● **DATASET EXCERPTS**
--- START ---
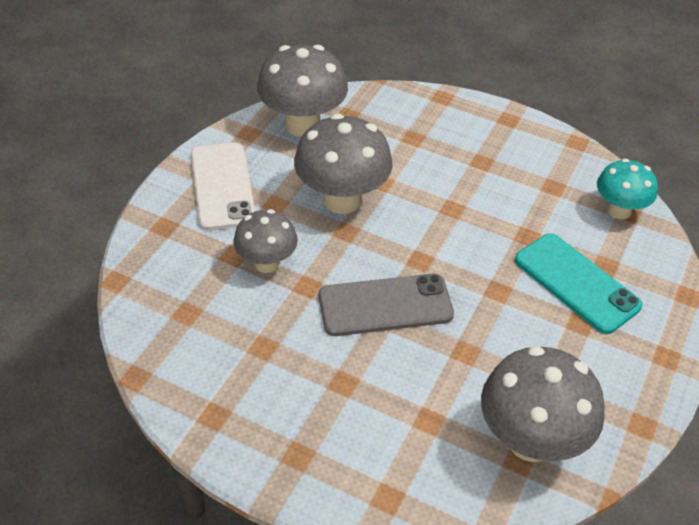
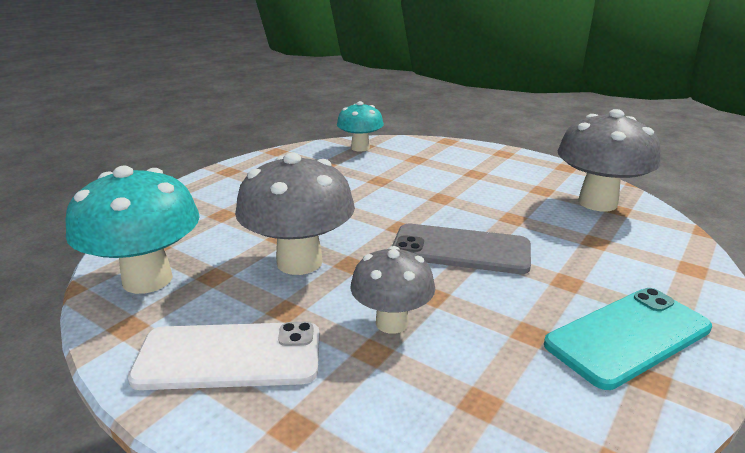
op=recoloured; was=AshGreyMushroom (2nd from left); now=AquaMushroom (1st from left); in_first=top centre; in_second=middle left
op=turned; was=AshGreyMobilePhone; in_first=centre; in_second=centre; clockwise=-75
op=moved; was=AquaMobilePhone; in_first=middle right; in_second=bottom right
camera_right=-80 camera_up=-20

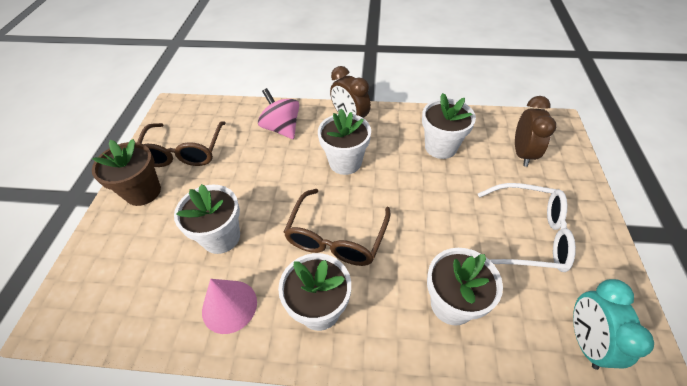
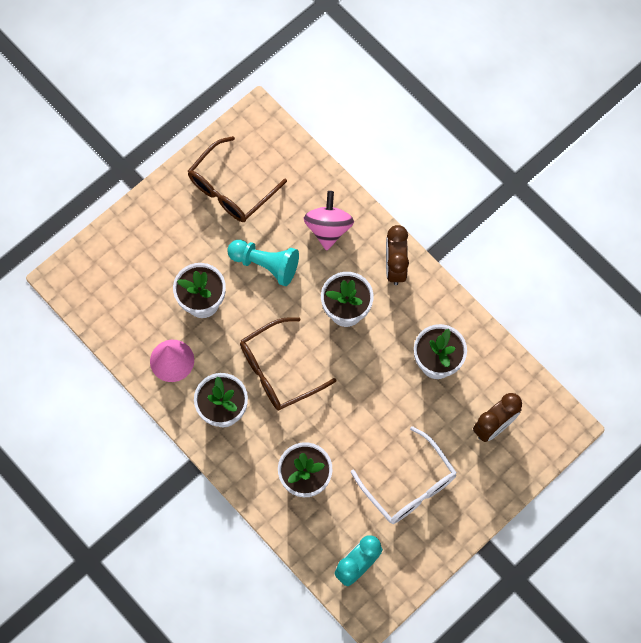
op=added; now=AquaChessPawn; in_second=centre
op=removed; was=RussetPlantPot; in_first=middle left
camera_right=40 camera_up=20

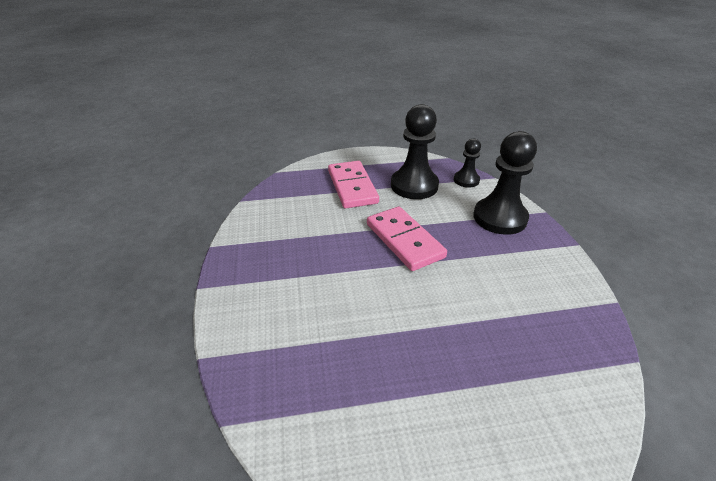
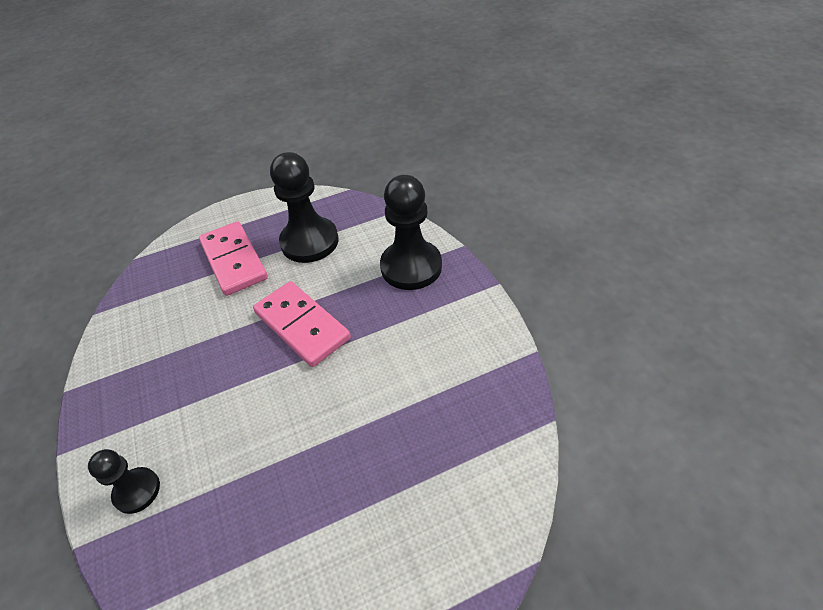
op=moved; was=EbonyChessPawn (2nd from left in the first image); now=EbonyChessPawn (1st from left); in_first=centre; in_second=bottom left
camera_right=-10 camera_up=10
--- END ---
● **EXERCISE GOAL**
Your answer must be the full listing, copied exactly, with no pictures in it.

● **RESPONSE FOR THIS EXERCISE**
op=recoloured; was=AshGreyMushroom (2nd from left); now=AquaMushroom (1st from left); in_first=top centre; in_second=middle left
op=turned; was=AshGreyMobilePhone; in_first=centre; in_second=centre; clockwise=-75
op=moved; was=AquaMobilePhone; in_first=middle right; in_second=bottom right
camera_right=-80 camera_up=-20

op=added; now=AquaChessPawn; in_second=centre
op=removed; was=RussetPlantPot; in_first=middle left
camera_right=40 camera_up=20

op=moved; was=EbonyChessPawn (2nd from left in the first image); now=EbonyChessPawn (1st from left); in_first=centre; in_second=bottom left
camera_right=-10 camera_up=10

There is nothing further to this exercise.